→ WHAT THE TASK ASKS
Filter the entries below, keeping every line that has the word "bucket".
══ INFORMATION SHOWN
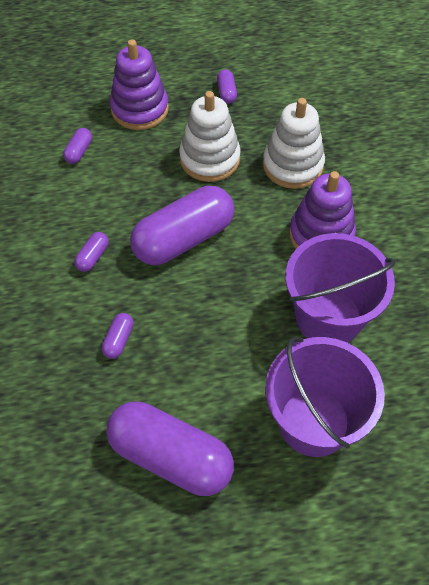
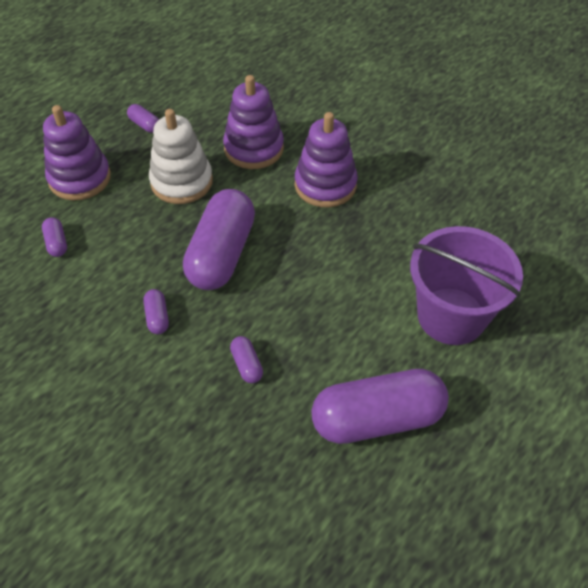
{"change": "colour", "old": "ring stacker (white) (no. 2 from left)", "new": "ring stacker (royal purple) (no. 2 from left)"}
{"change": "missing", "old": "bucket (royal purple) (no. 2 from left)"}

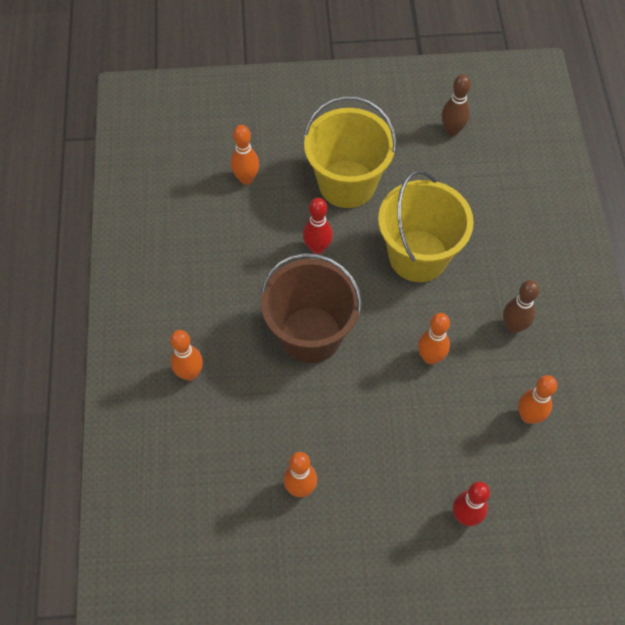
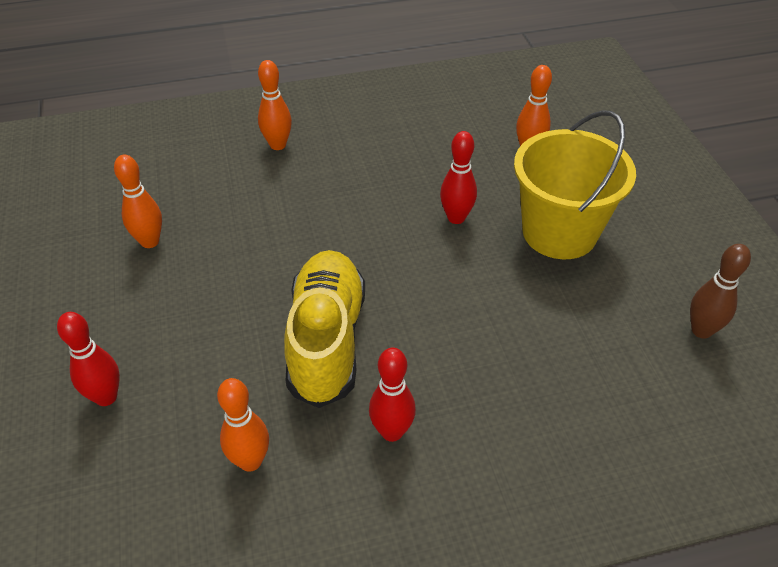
{"change": "missing", "old": "bucket (dark brown)"}
{"change": "missing", "old": "bucket (bright yellow) (no. 2 from left)"}
{"change": "exchanged", "old": "bowling pin (orange) (no. 4 from left)", "new": "shoe (bright yellow)"}
{"change": "colour", "old": "bowling pin (dark brown) (no. 2 from left)", "new": "bowling pin (scarlet) (no. 2 from left)"}

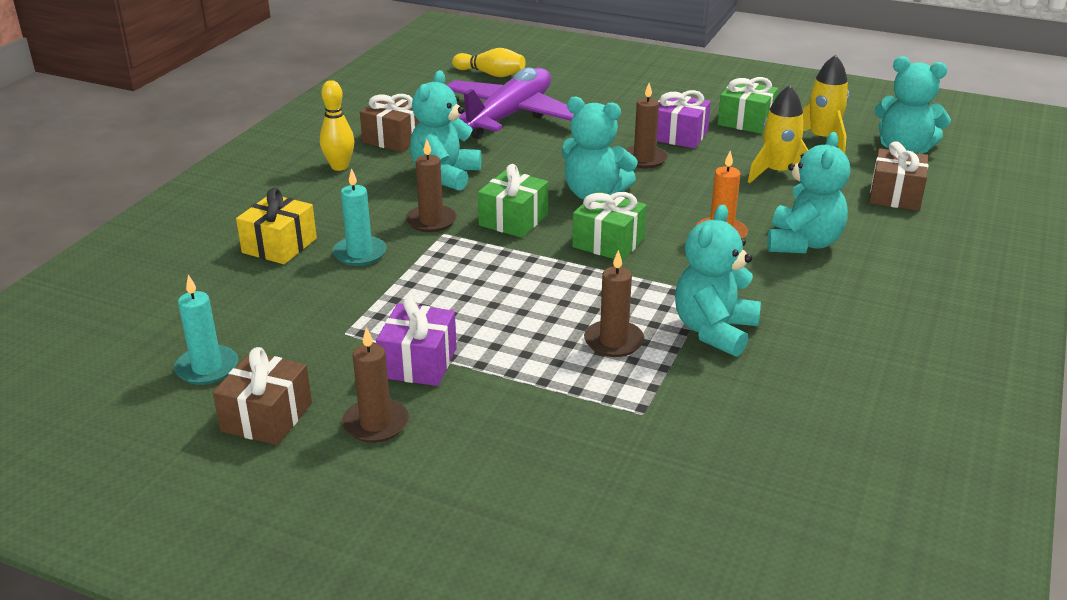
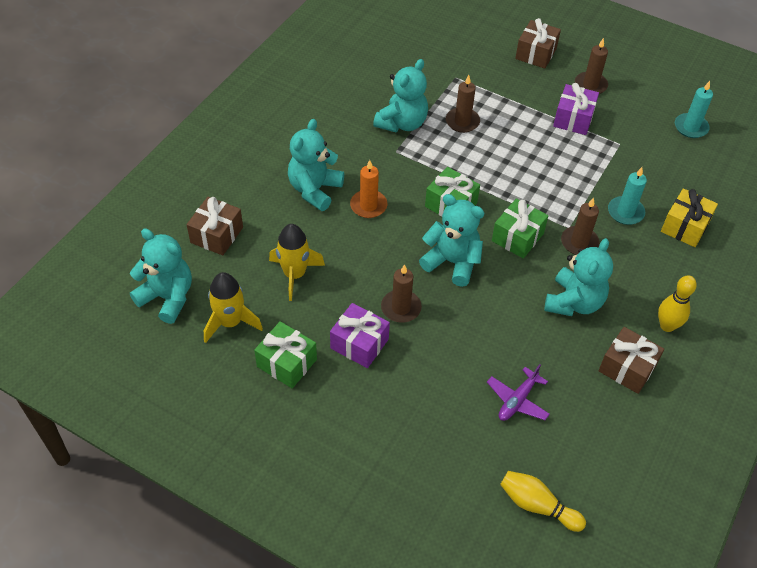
{"change": "relocated", "old": "gift (dark brown) (no. 1 from left in the first image)", "new": "gift (dark brown) (no. 2 from left)"}
{"change": "size", "old": "plane (royal purple)", "factor": 0.46}

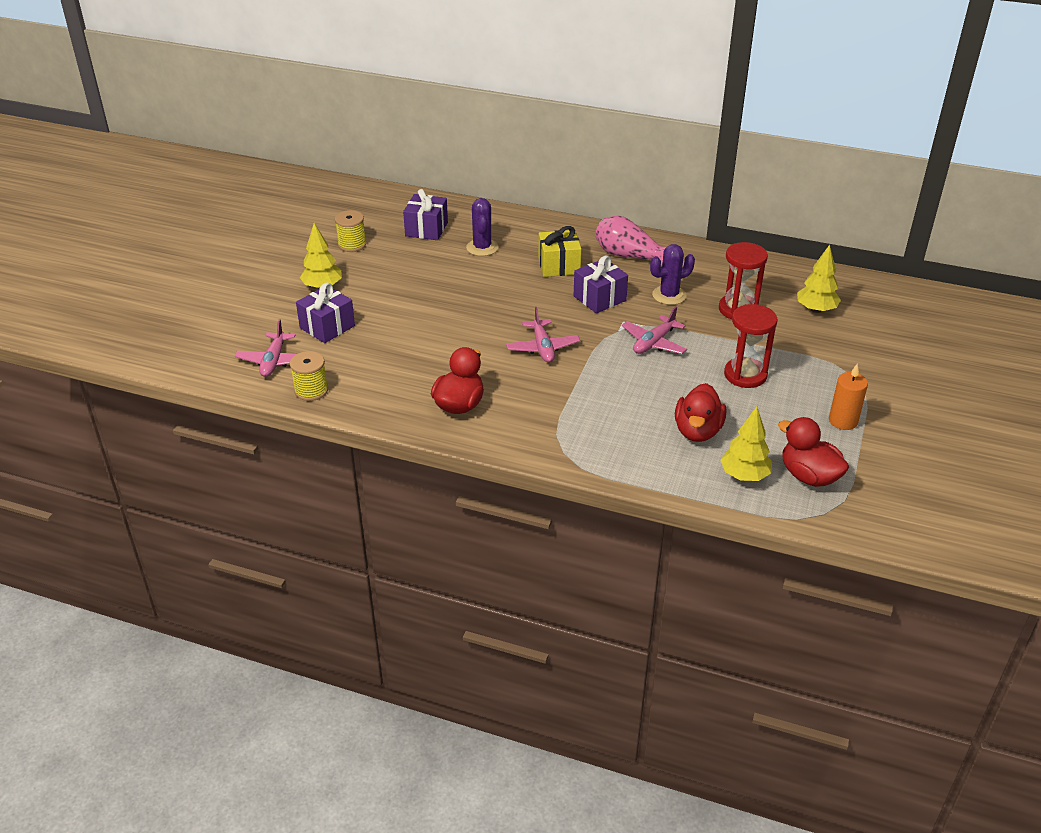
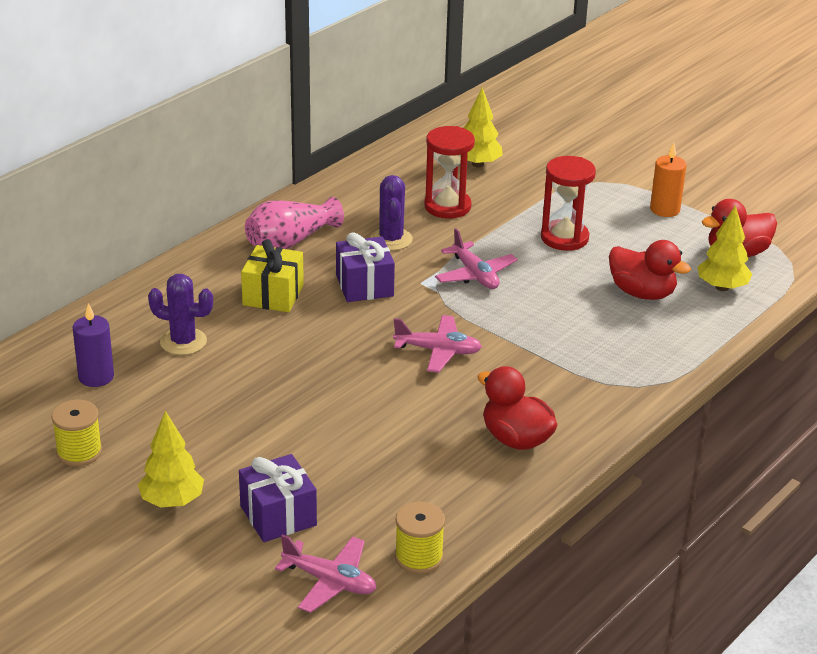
{"change": "exchanged", "old": "gift (royal purple) (no. 2 from left)", "new": "pillar candle (royal purple)"}

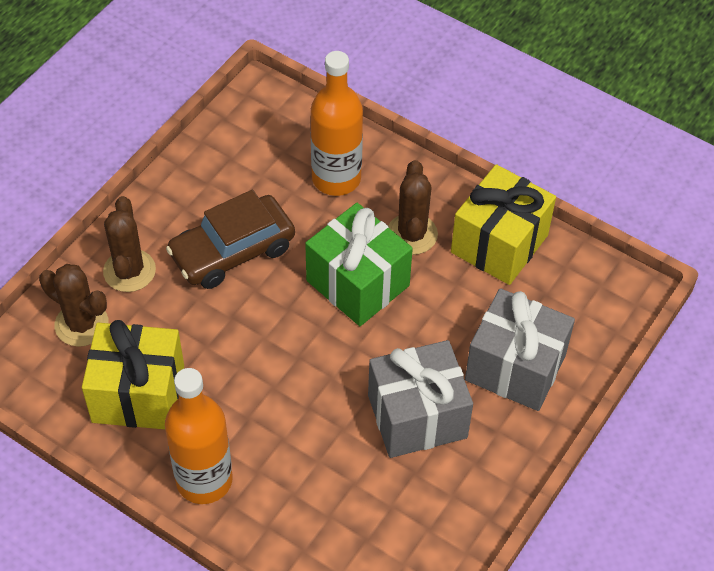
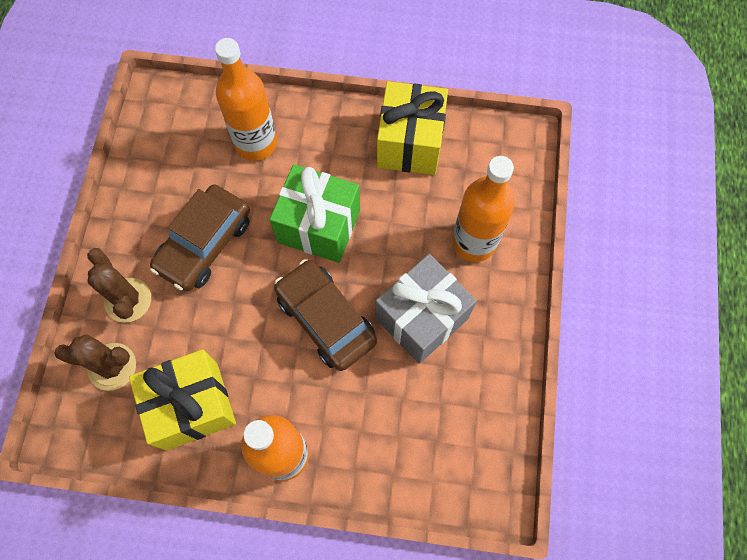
{"change": "missing", "old": "cactus (dark brown) (no. 3 from left)"}
{"change": "exchanged", "old": "gift (gray) (no. 2 from left)", "new": "drink bottle (orange) (no. 3 from left)"}
{"change": "appeared", "new": "car (dark brown) (no. 2 from left)"}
════
→ EXPECTED ANSWER
{"change": "missing", "old": "bucket (royal purple) (no. 2 from left)"}
{"change": "missing", "old": "bucket (dark brown)"}
{"change": "missing", "old": "bucket (bright yellow) (no. 2 from left)"}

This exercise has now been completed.